THE INPUT:
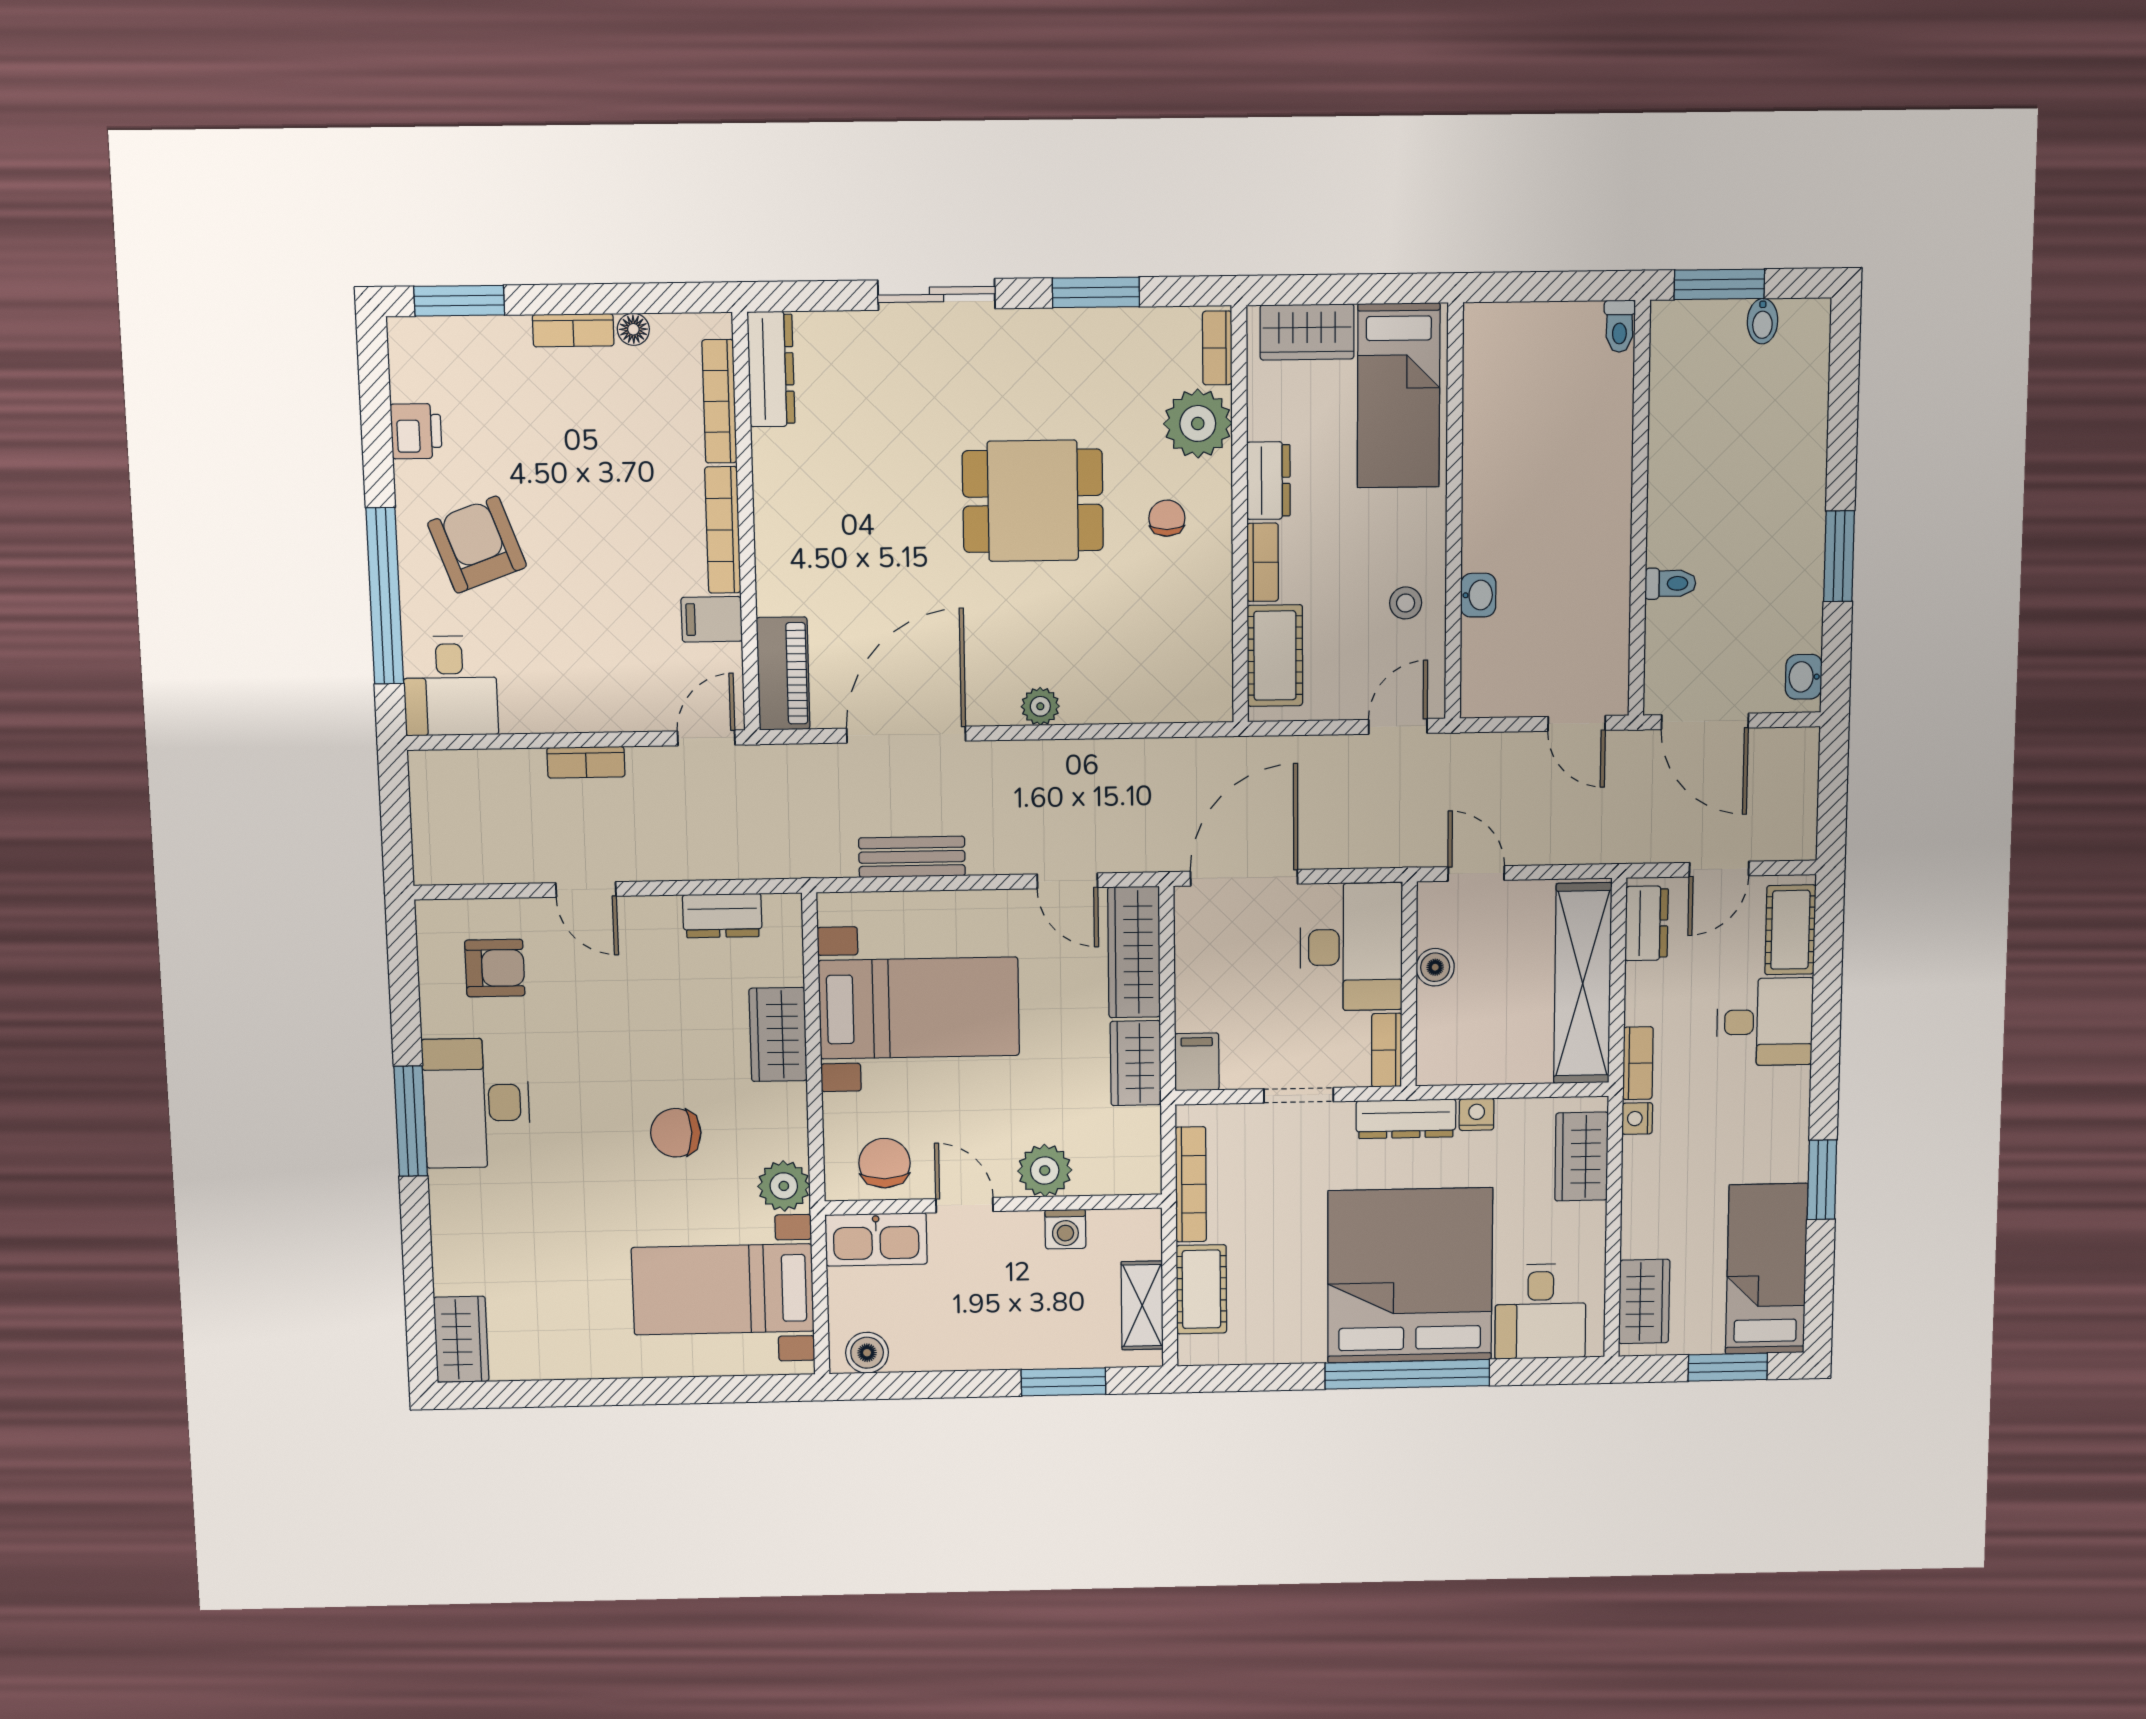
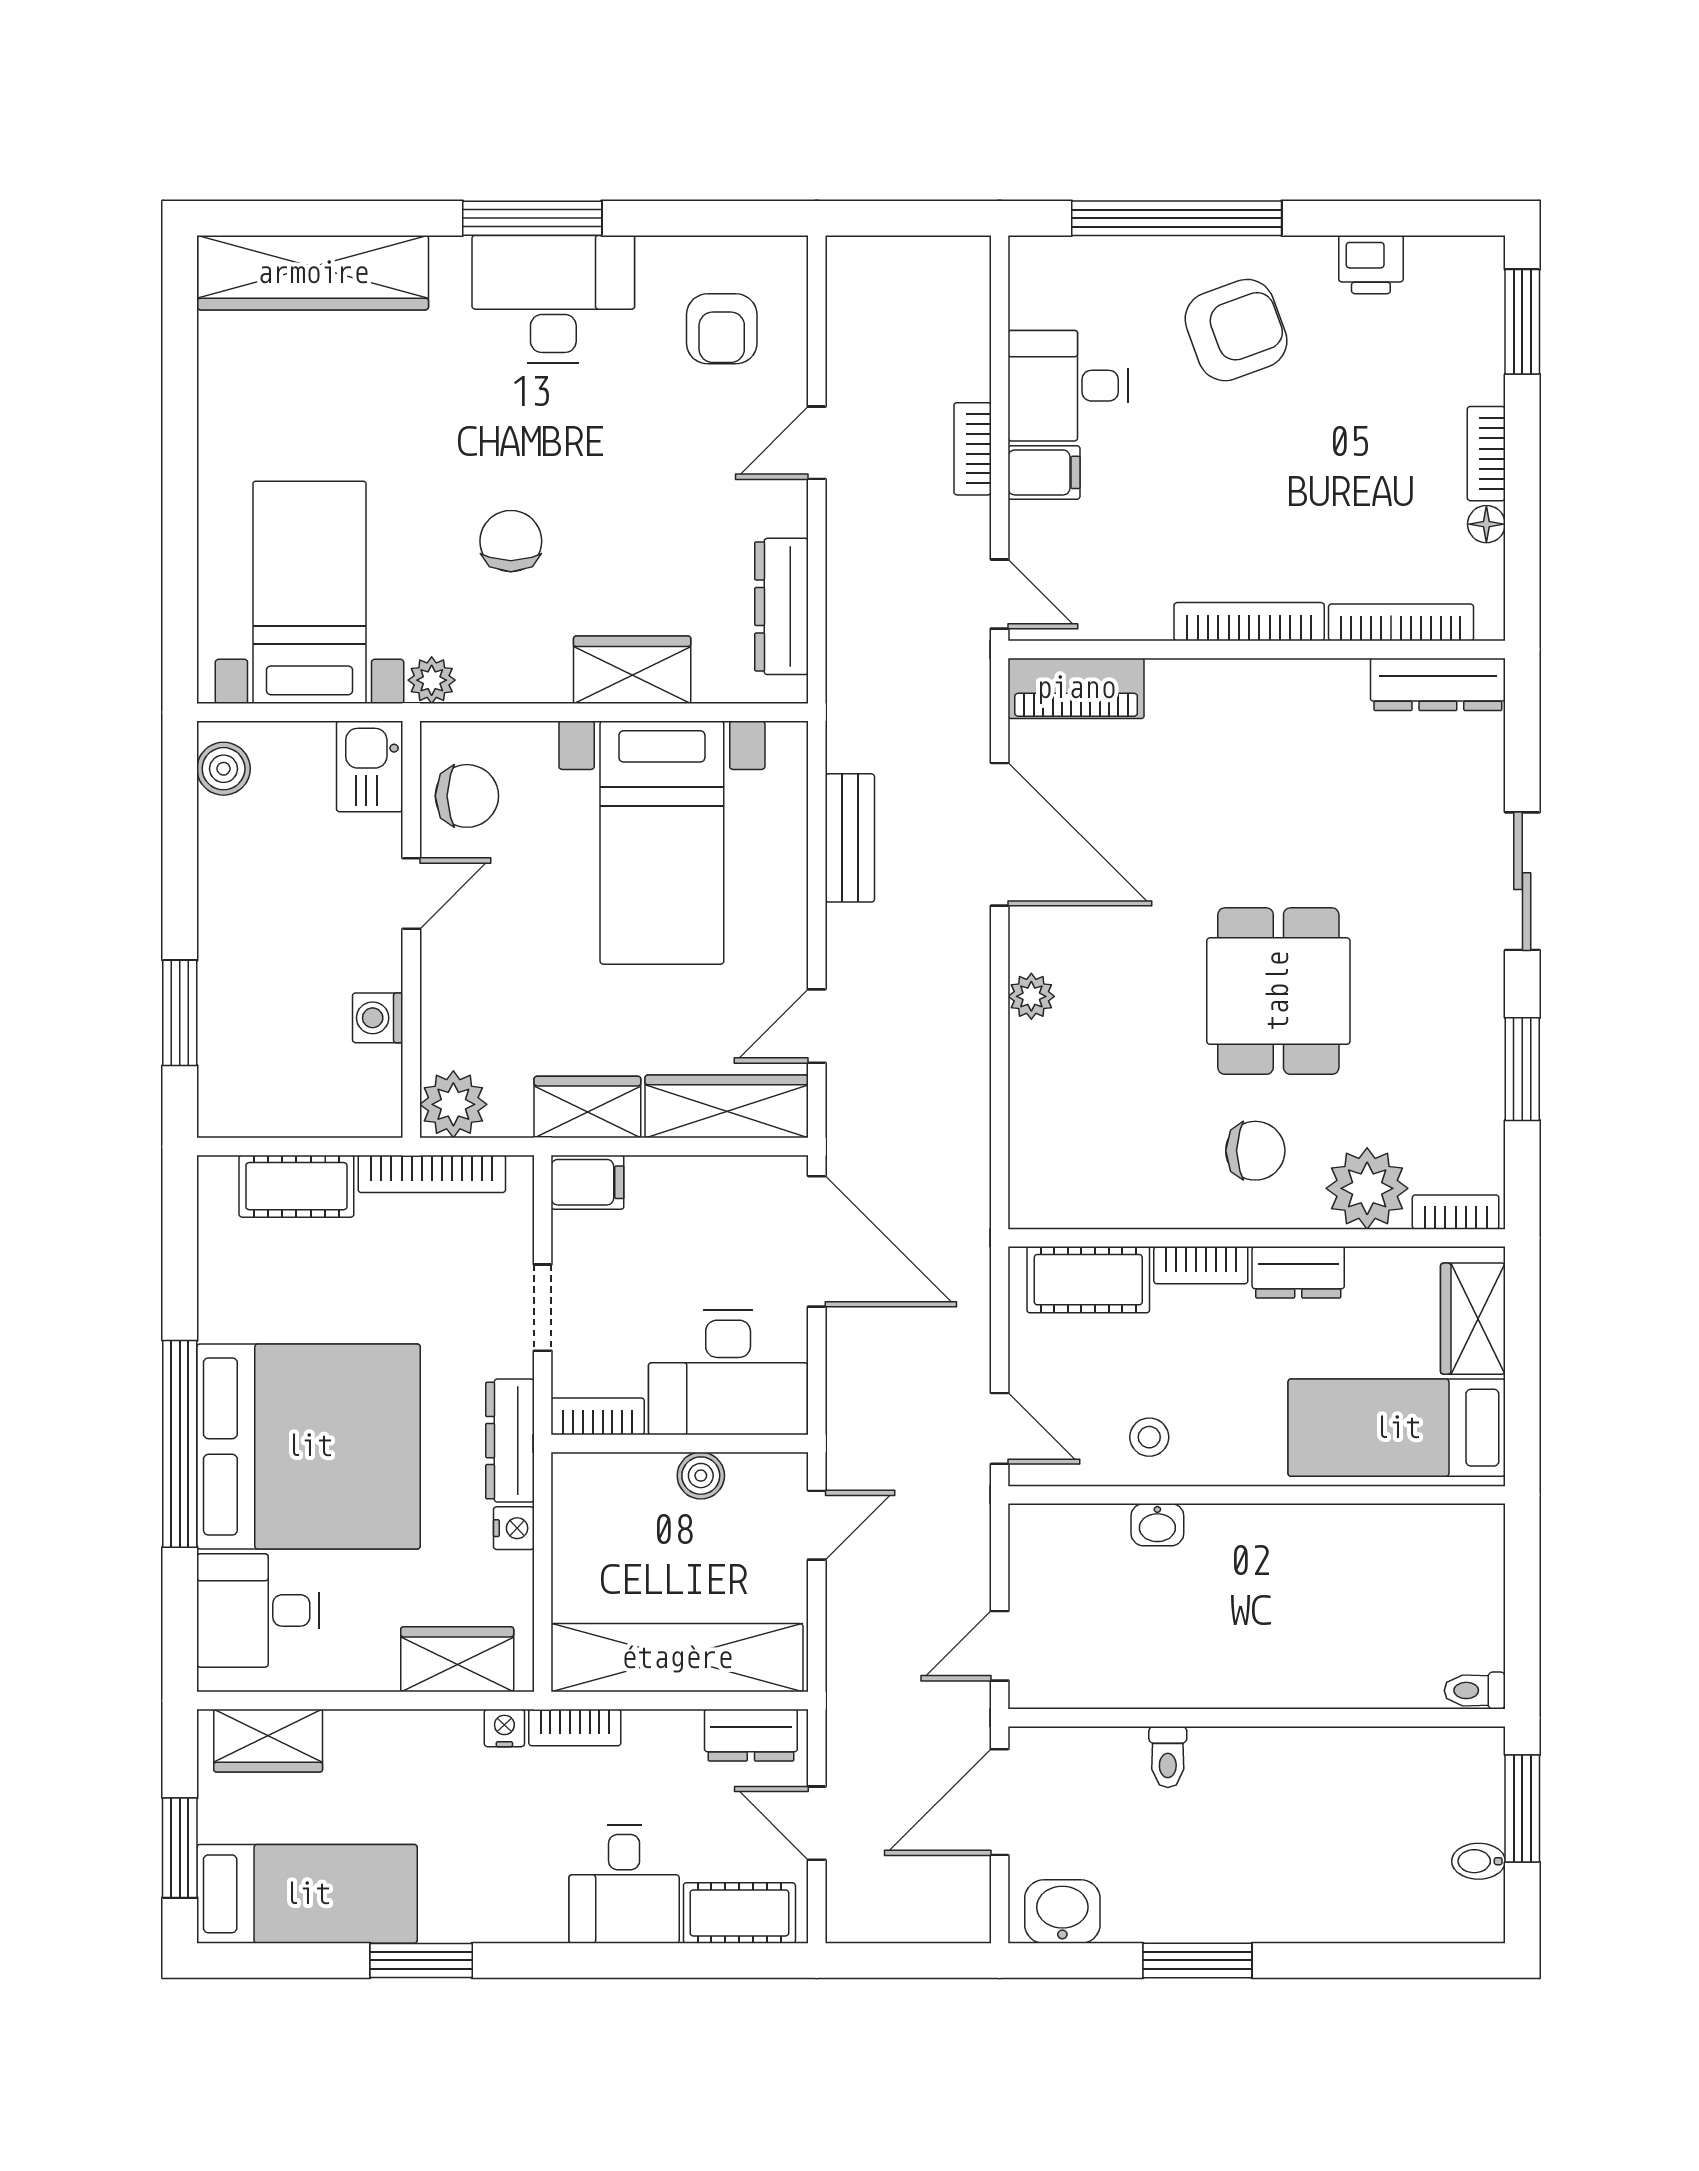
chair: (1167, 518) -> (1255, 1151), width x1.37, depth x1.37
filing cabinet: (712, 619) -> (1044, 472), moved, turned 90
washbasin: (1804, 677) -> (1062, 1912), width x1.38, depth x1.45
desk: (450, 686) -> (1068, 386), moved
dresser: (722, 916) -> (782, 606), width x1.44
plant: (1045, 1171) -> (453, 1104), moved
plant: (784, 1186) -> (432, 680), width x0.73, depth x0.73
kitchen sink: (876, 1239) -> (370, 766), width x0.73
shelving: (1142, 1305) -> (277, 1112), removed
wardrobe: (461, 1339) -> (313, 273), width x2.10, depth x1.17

==

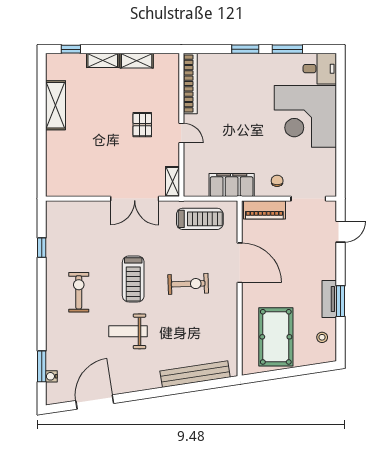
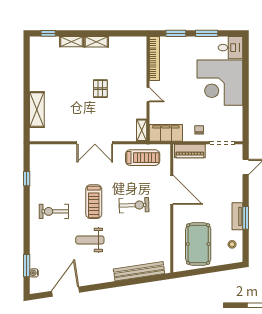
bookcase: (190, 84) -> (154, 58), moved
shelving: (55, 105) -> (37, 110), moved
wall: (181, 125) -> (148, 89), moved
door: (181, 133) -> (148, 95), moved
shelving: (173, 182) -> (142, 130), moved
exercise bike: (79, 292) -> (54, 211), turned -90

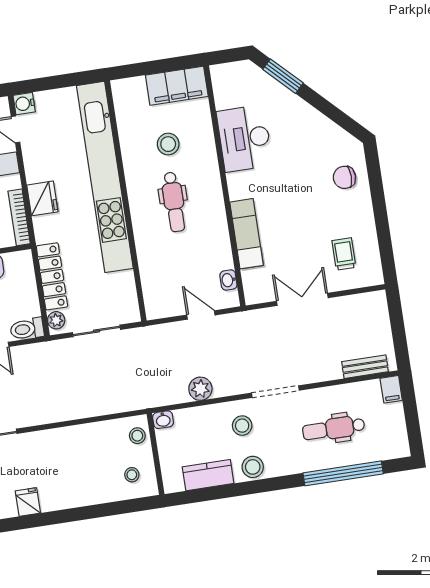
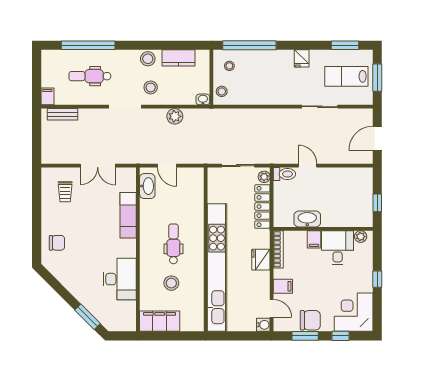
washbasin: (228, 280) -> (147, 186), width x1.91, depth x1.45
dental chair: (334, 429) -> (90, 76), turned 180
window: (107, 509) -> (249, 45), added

--

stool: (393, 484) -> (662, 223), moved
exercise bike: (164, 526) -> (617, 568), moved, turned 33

WHAT THE EXERCISE ASKS: Starting with the line that holds "desk: (450, 686) -> (1068, 386), moved" and ending with the line that holds "wardrobe: (461, 1339)", retype every line in the data above exactly, and nothing else.

RESULT OF THIS TASK:
desk: (450, 686) -> (1068, 386), moved
dresser: (722, 916) -> (782, 606), width x1.44
plant: (1045, 1171) -> (453, 1104), moved
plant: (784, 1186) -> (432, 680), width x0.73, depth x0.73
kitchen sink: (876, 1239) -> (370, 766), width x0.73
shelving: (1142, 1305) -> (277, 1112), removed
wardrobe: (461, 1339) -> (313, 273), width x2.10, depth x1.17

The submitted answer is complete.